— EXERCISE BRIEF —
Nothing but the lines below from the one with "none -> tan 1x2 brick [376,170,479,235]" through the one with "black 1x1 brick [259,319,345,433]" should be output, each exactly as given, and no pictures.

— THE INPUT —
▼▼▼
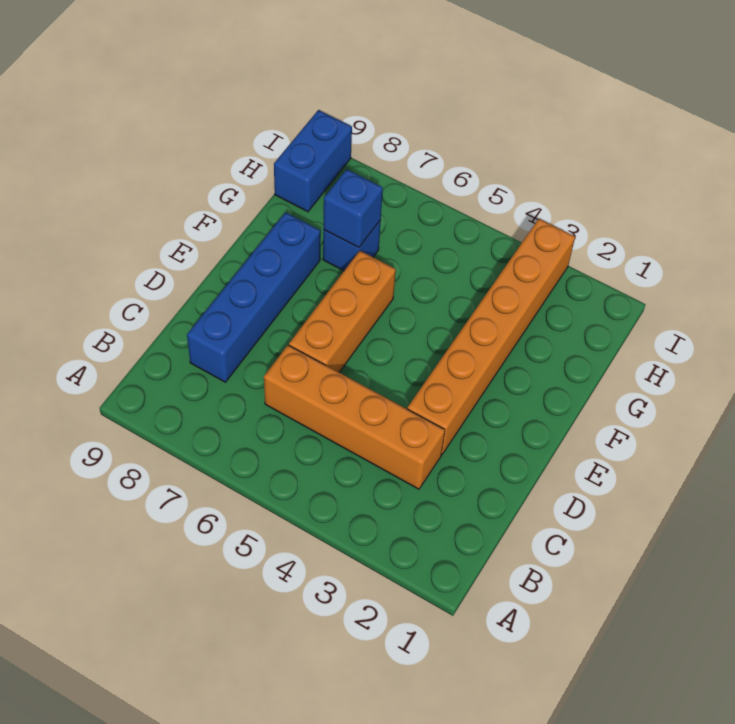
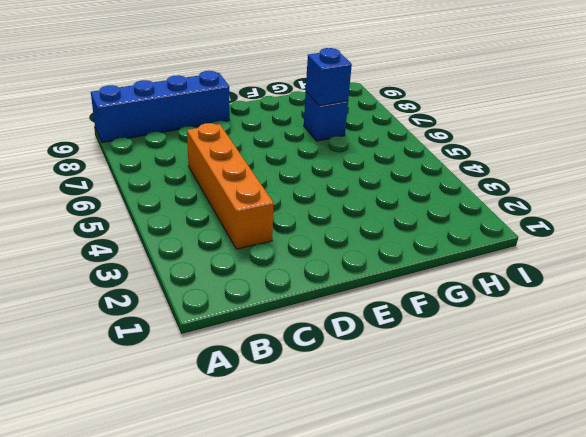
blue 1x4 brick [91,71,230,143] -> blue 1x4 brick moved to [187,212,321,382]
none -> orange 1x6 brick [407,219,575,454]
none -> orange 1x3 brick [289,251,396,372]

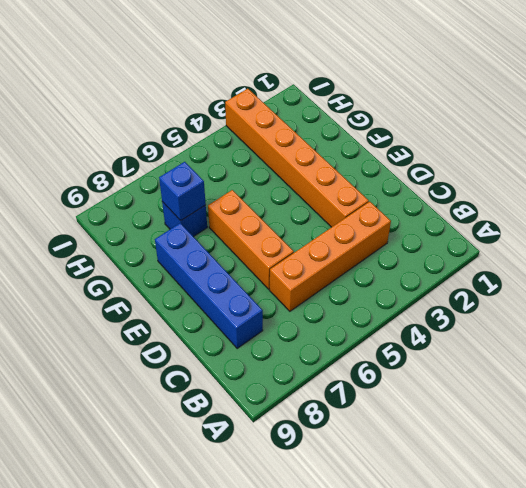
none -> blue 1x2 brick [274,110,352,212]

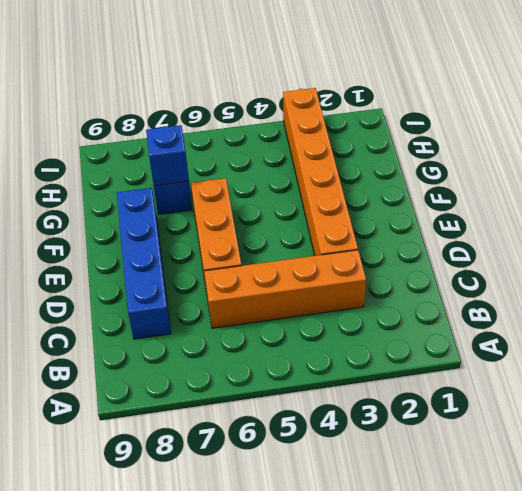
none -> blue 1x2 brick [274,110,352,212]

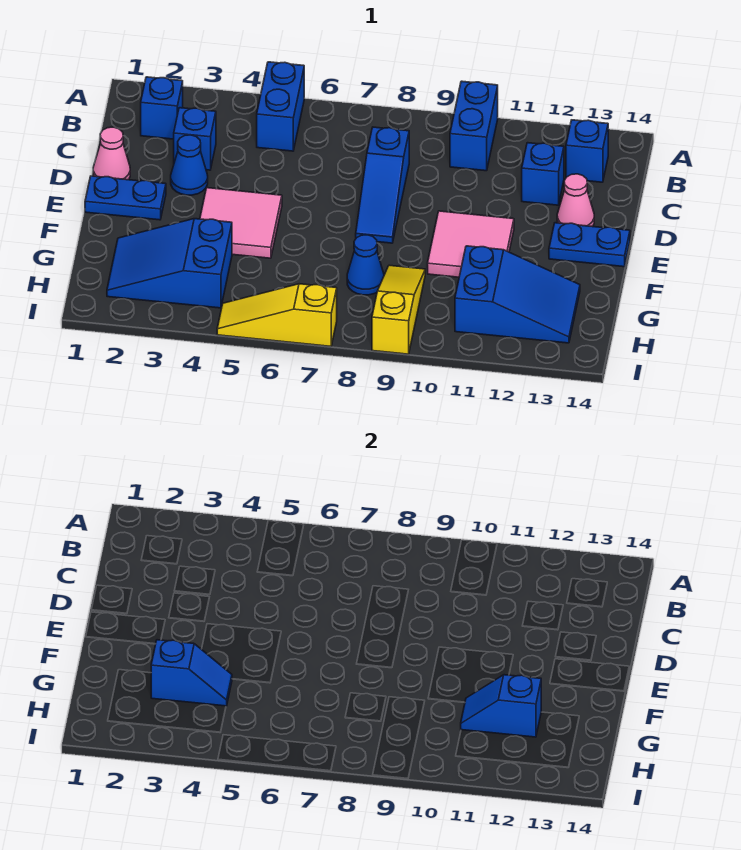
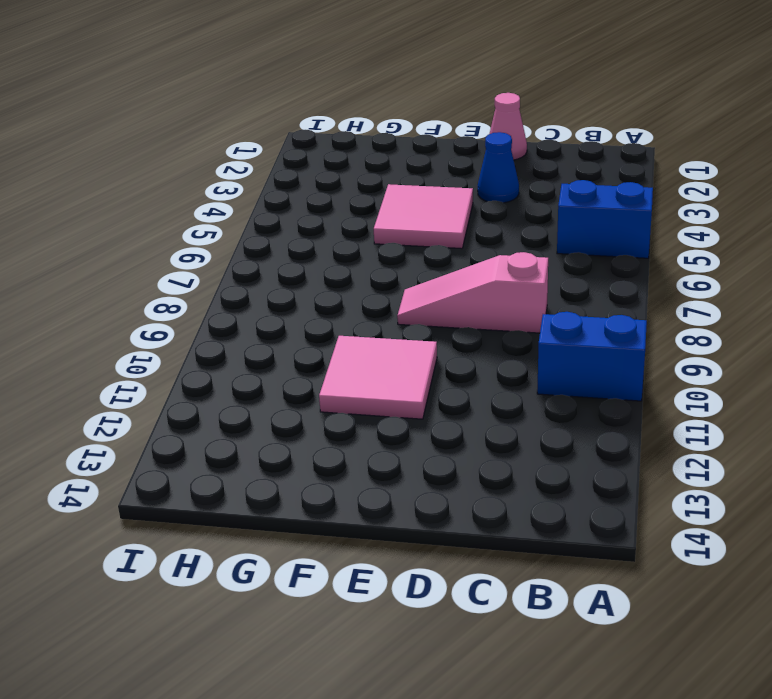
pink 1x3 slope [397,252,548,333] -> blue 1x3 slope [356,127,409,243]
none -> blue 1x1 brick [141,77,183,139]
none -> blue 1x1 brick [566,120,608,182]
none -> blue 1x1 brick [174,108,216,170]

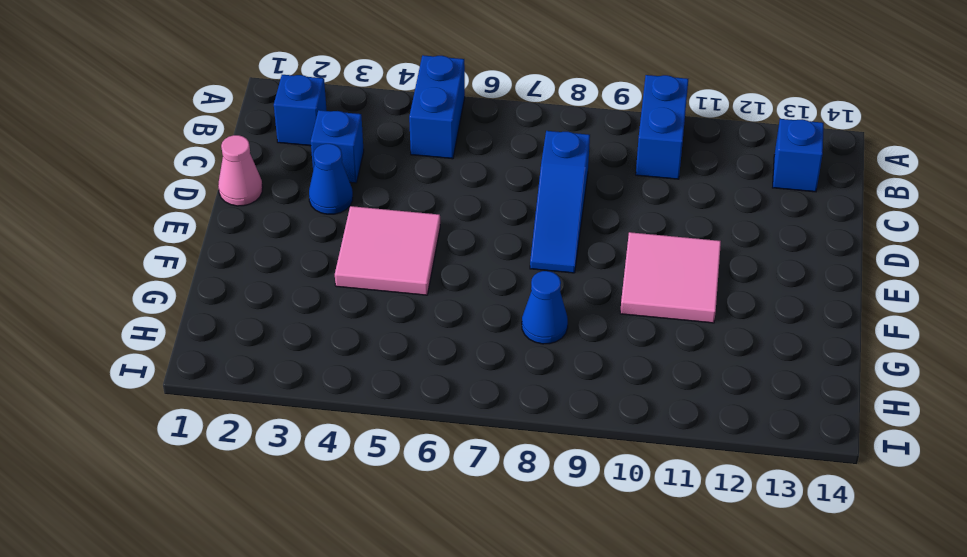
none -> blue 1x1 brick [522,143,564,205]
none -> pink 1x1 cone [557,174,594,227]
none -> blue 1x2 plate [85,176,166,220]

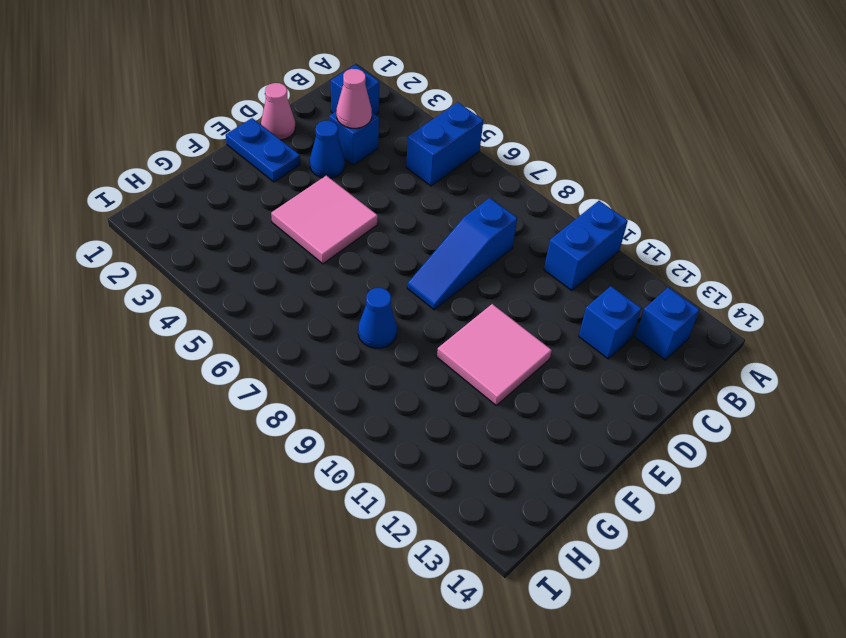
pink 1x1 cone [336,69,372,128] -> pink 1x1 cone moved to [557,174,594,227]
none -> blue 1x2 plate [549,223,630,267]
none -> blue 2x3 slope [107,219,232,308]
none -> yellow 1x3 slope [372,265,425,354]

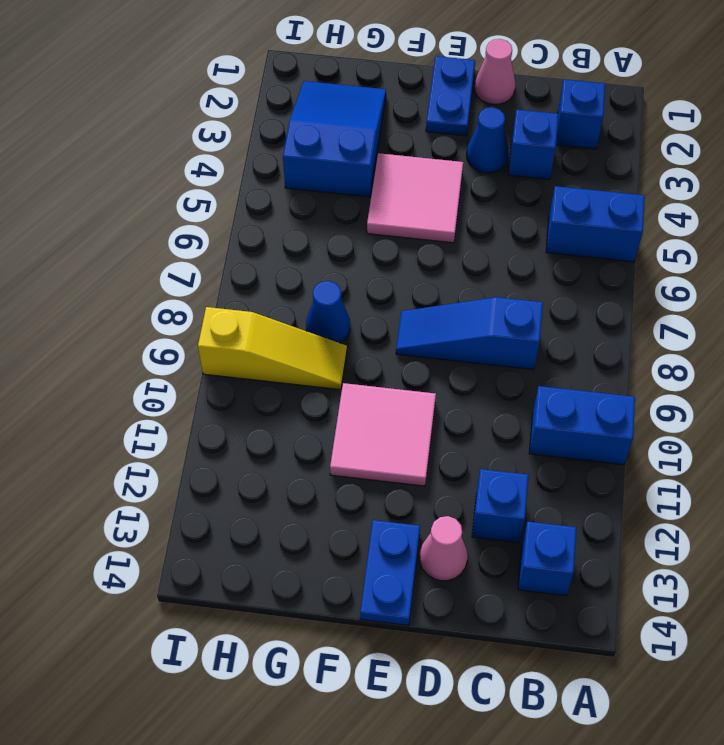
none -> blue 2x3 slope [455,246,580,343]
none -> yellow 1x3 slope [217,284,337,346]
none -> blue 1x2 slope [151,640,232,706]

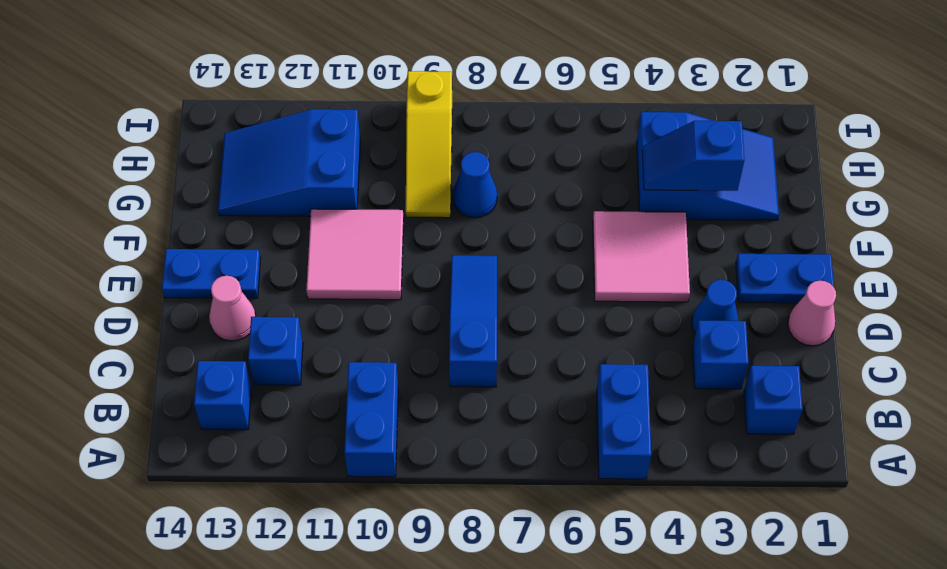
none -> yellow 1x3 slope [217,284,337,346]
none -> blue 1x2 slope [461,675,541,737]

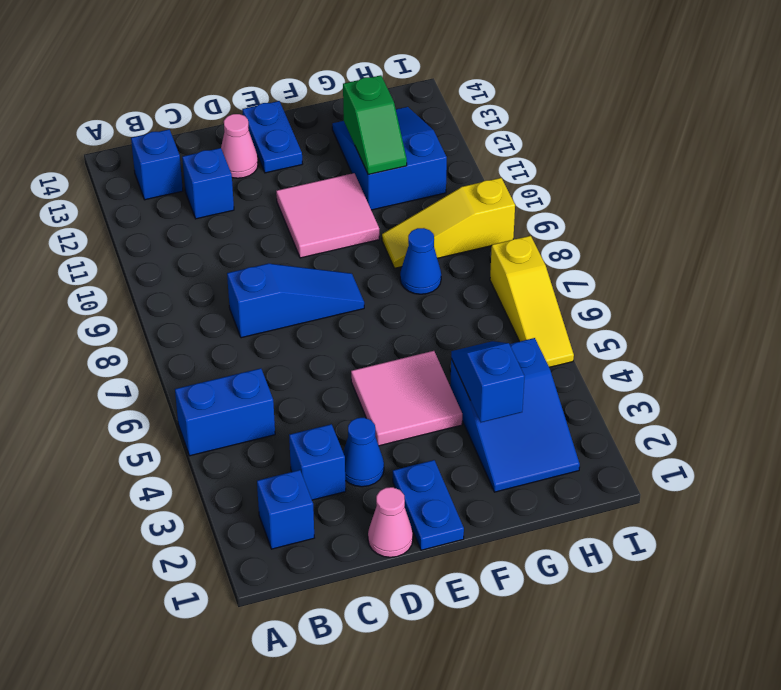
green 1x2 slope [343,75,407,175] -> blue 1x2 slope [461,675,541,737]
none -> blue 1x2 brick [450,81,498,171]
▲▲▲
▼▼▼
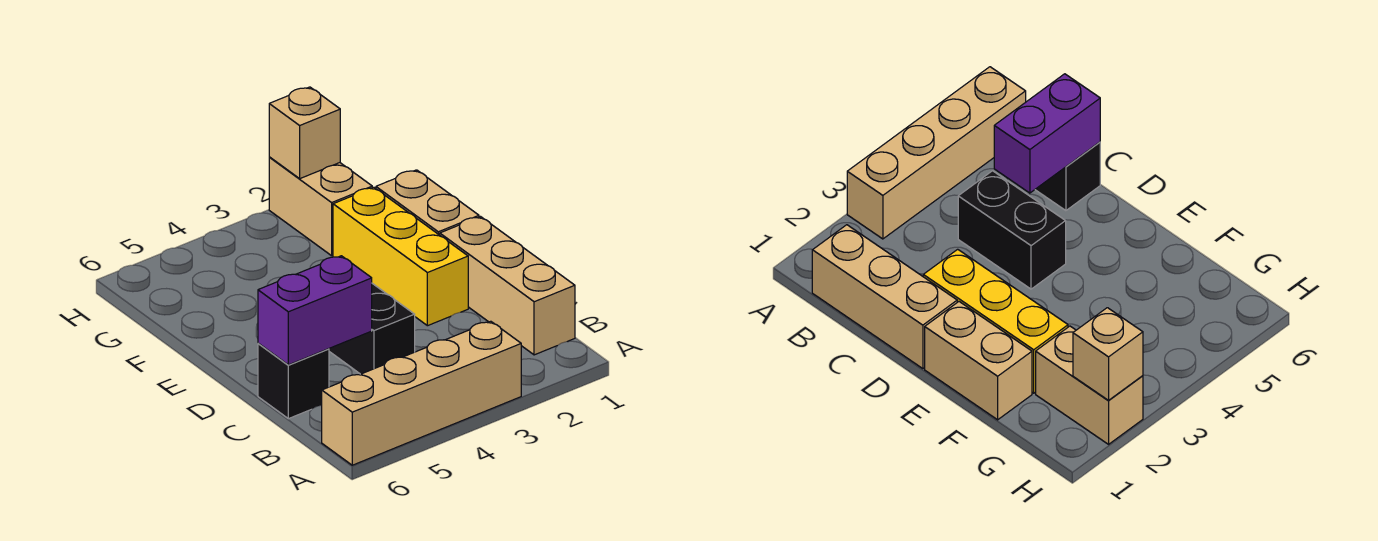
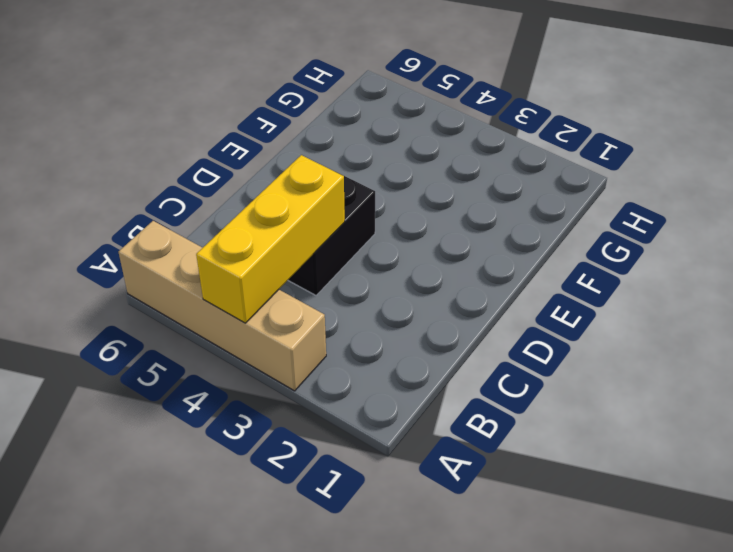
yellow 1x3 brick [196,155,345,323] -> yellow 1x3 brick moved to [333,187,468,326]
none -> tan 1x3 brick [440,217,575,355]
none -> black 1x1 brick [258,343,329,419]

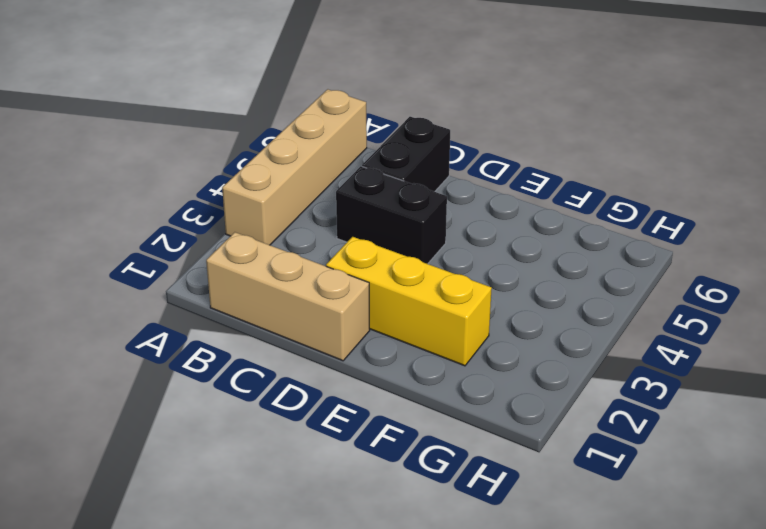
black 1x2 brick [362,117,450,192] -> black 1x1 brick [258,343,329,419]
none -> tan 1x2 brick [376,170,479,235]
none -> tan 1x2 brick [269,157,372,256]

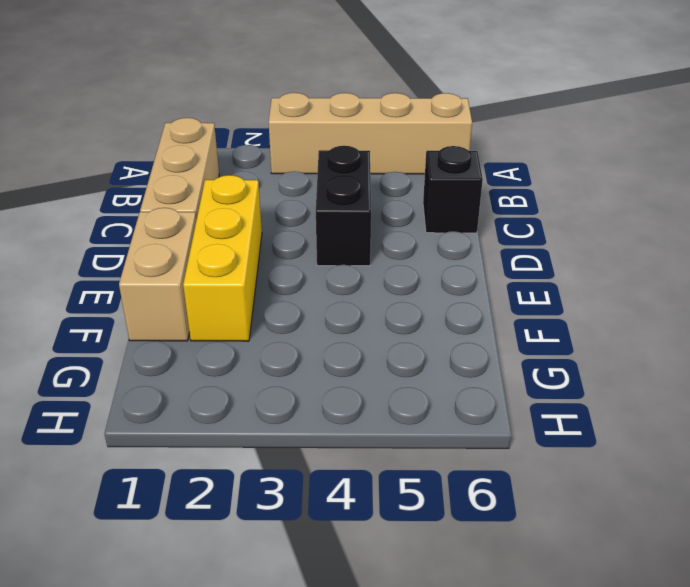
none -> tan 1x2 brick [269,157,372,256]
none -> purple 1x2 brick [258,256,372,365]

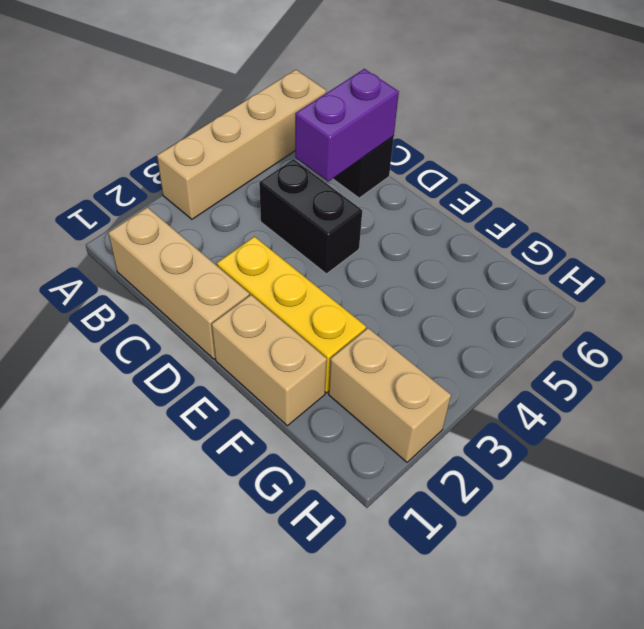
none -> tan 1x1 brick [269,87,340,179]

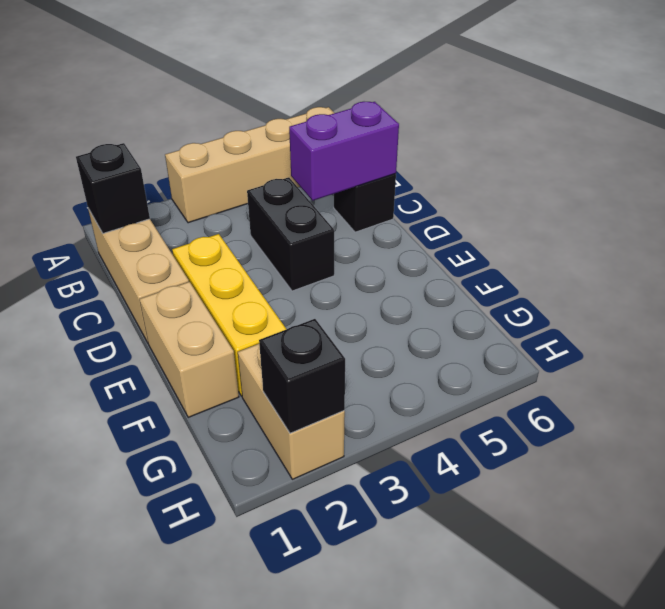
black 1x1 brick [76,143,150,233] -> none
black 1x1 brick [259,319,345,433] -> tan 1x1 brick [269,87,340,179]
▲▲▲
— OUTPUT OF THE TASK —
none -> tan 1x2 brick [376,170,479,235]
none -> tan 1x2 brick [269,157,372,256]

none -> tan 1x2 brick [269,157,372,256]
none -> purple 1x2 brick [258,256,372,365]

none -> tan 1x1 brick [269,87,340,179]

black 1x1 brick [76,143,150,233] -> none
black 1x1 brick [259,319,345,433] -> tan 1x1 brick [269,87,340,179]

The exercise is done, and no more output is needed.